Problem -
In the entries that follow, find the line containing "R211: 22k (NET6, VA) -> 22k (NET2, VA)" and the line containing "U204: MCP4725 -> MCP4726", then copy exactly everything from the first through the second except the pictures.
Data excerpts: Begin
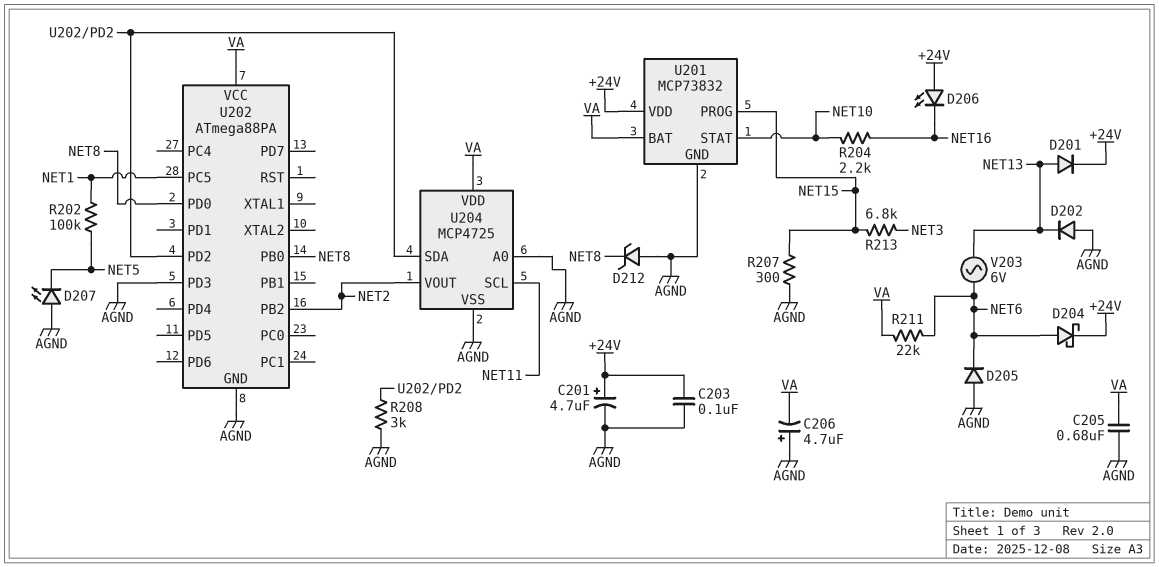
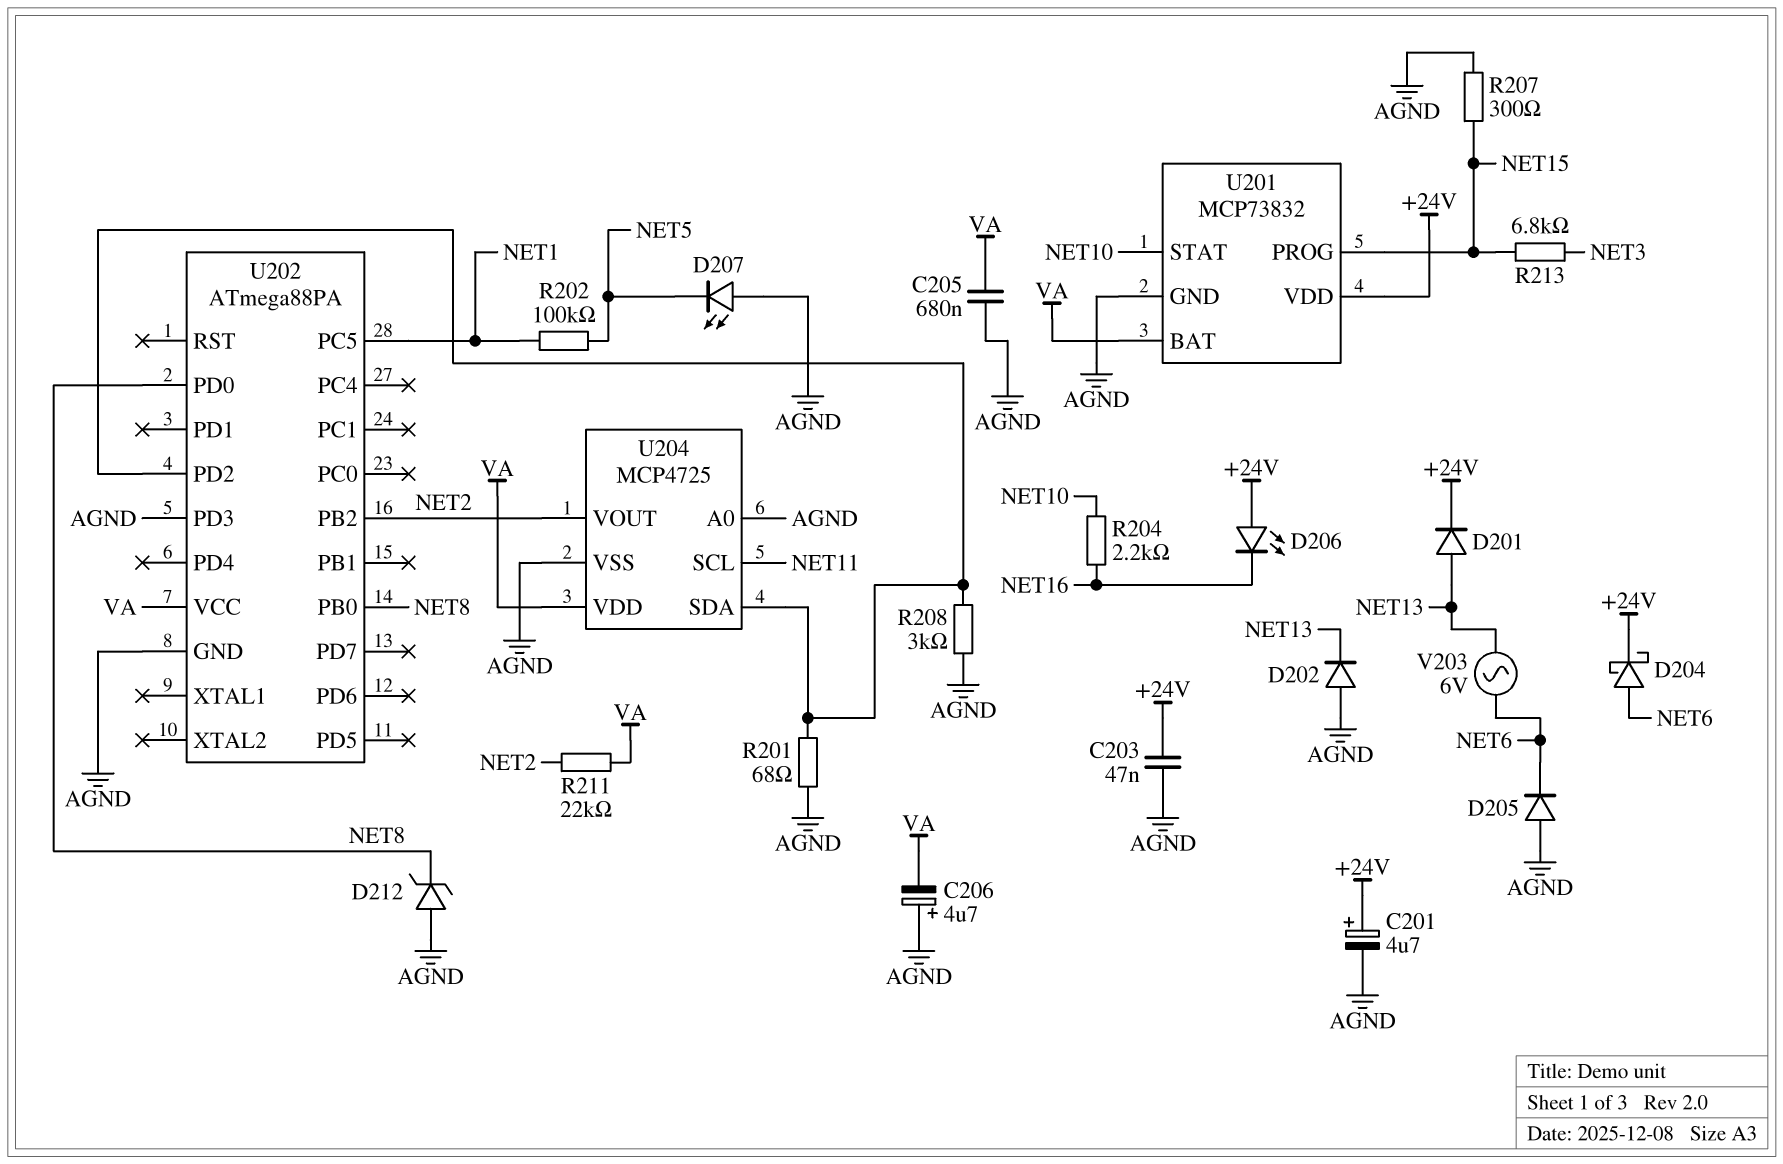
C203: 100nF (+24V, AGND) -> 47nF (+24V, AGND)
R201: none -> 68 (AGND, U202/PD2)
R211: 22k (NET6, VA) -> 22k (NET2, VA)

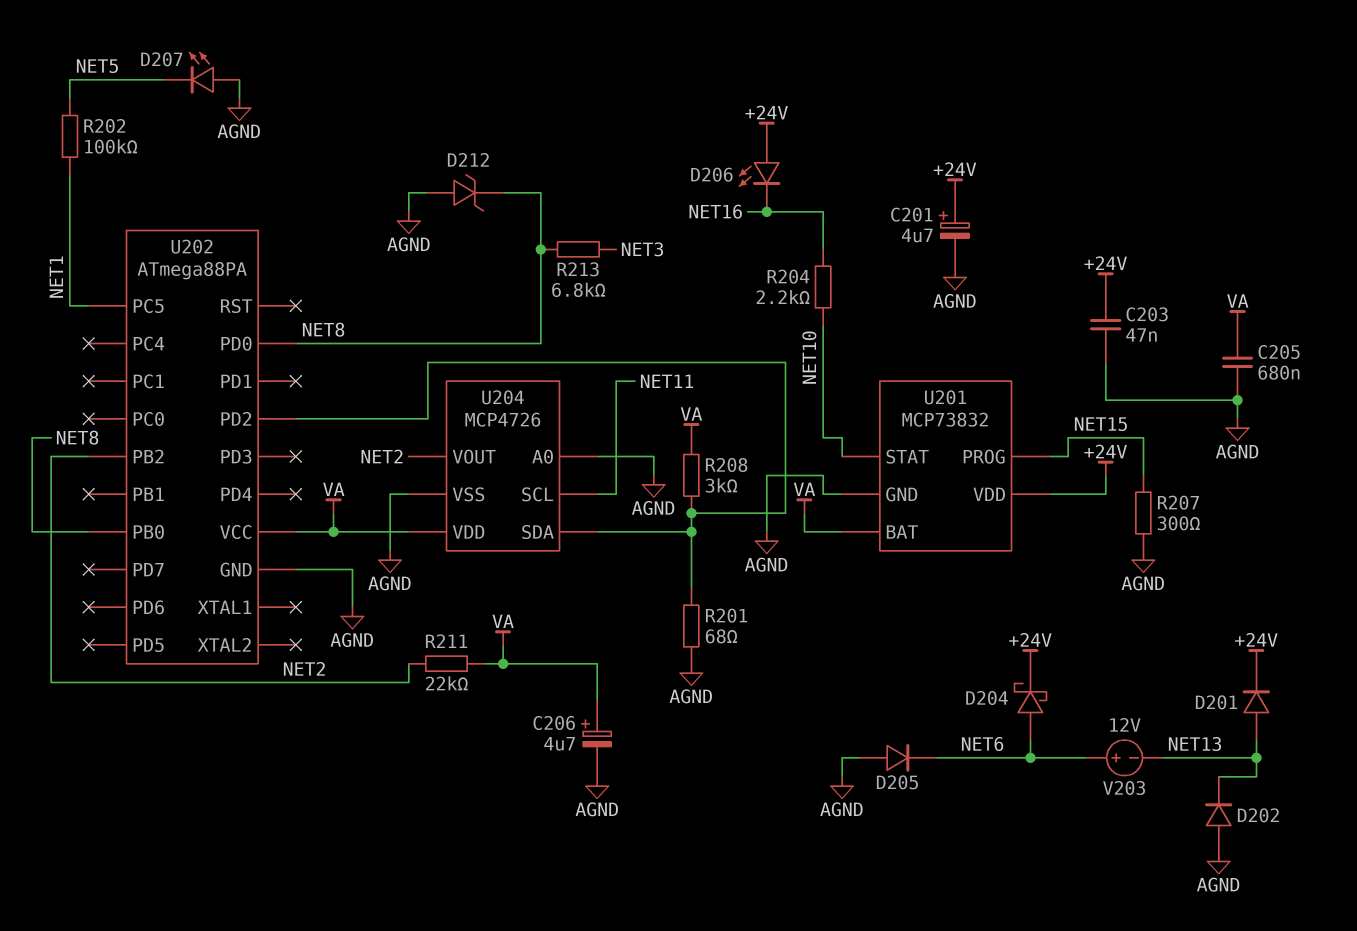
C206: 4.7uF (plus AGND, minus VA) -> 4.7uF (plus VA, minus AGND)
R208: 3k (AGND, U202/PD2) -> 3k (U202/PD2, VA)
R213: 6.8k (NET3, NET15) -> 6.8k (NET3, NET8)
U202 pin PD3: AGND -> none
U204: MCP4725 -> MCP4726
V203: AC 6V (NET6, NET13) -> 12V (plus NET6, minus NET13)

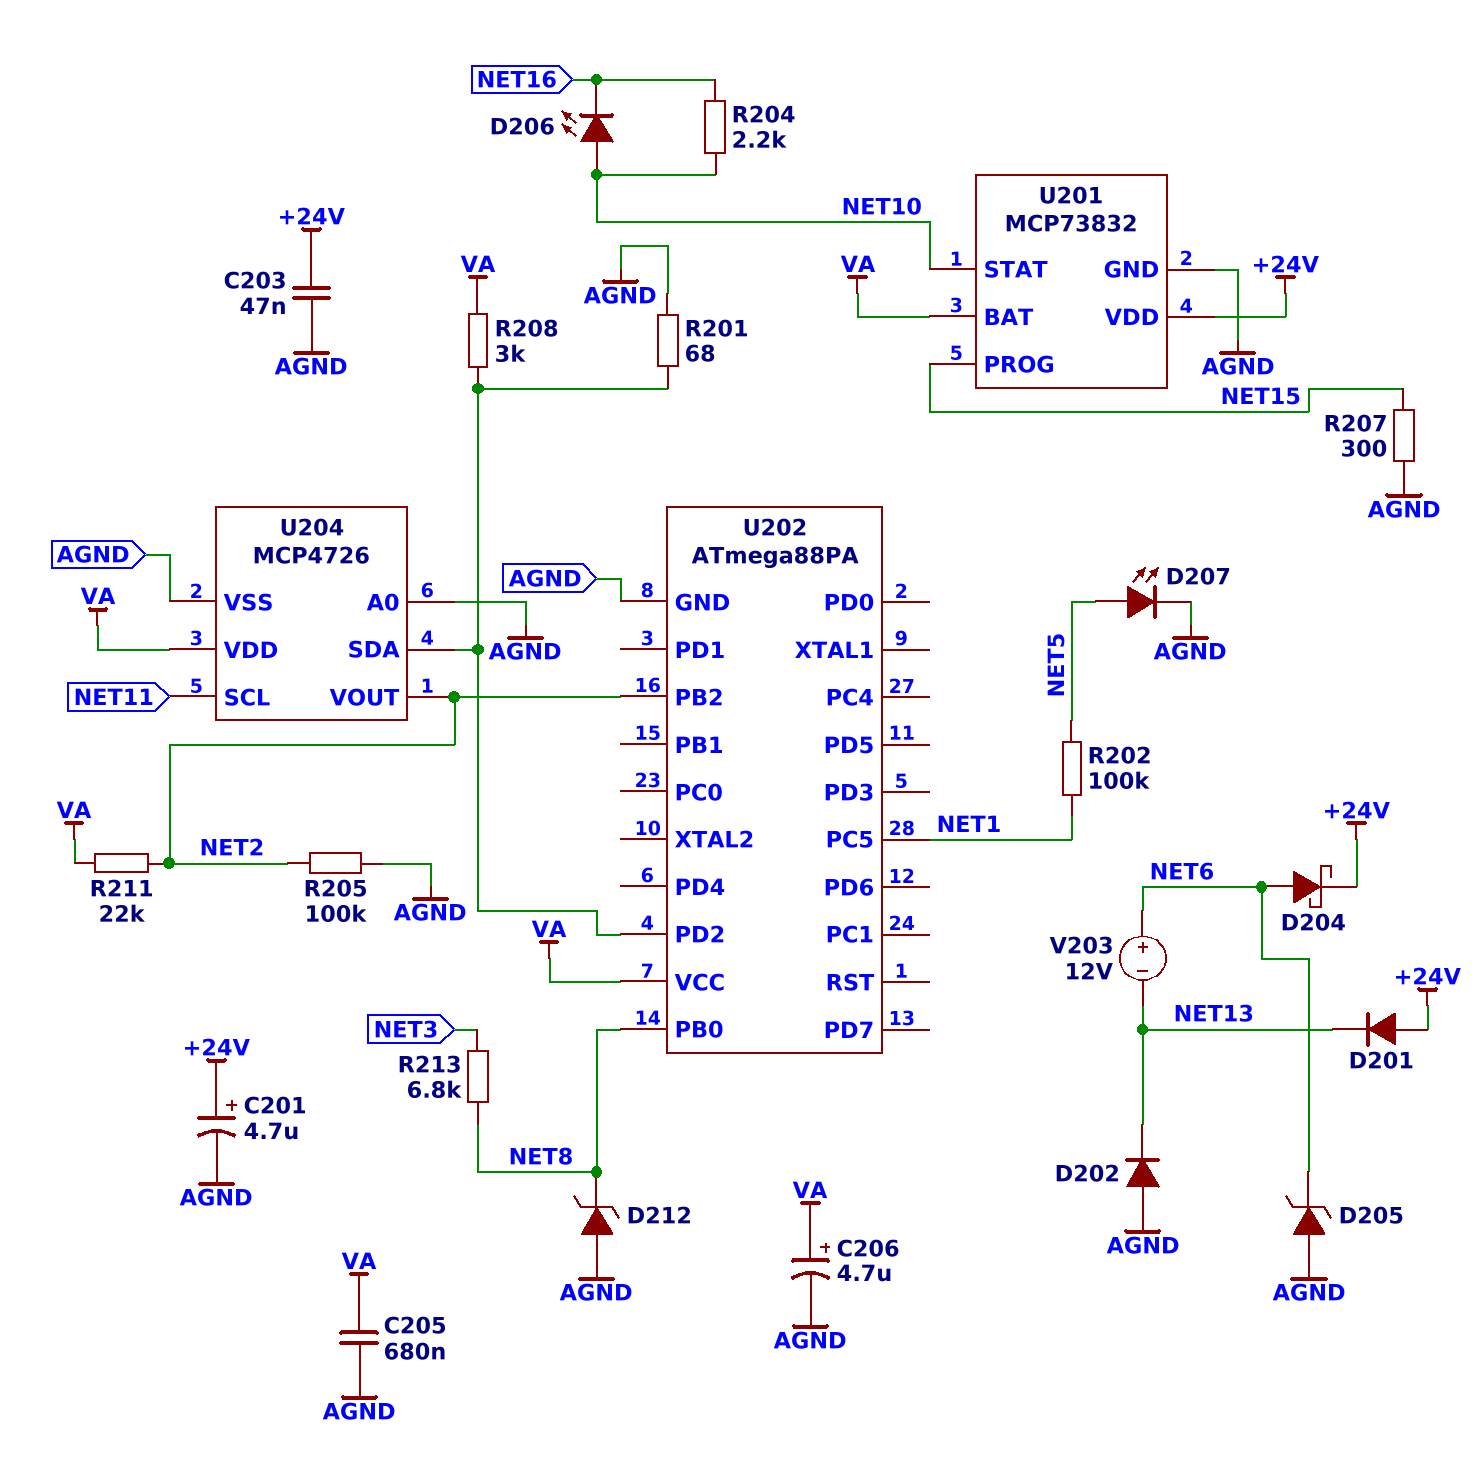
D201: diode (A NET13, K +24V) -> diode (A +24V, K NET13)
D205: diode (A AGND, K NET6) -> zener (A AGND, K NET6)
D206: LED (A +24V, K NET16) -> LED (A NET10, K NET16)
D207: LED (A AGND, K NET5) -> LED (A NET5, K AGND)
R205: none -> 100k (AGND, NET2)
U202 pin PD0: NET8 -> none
Data excerpts: End
Data excerpts: Begin
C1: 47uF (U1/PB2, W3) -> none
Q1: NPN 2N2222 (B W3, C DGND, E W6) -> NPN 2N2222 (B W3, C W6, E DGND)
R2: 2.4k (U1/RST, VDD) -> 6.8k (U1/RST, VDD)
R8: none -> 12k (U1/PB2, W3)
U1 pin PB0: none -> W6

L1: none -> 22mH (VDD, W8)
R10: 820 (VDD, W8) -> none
Data excerpts: End
Final answer -
R211: 22k (NET6, VA) -> 22k (NET2, VA)

C206: 4.7uF (plus AGND, minus VA) -> 4.7uF (plus VA, minus AGND)
R208: 3k (AGND, U202/PD2) -> 3k (U202/PD2, VA)
R213: 6.8k (NET3, NET15) -> 6.8k (NET3, NET8)
U202 pin PD3: AGND -> none
U204: MCP4725 -> MCP4726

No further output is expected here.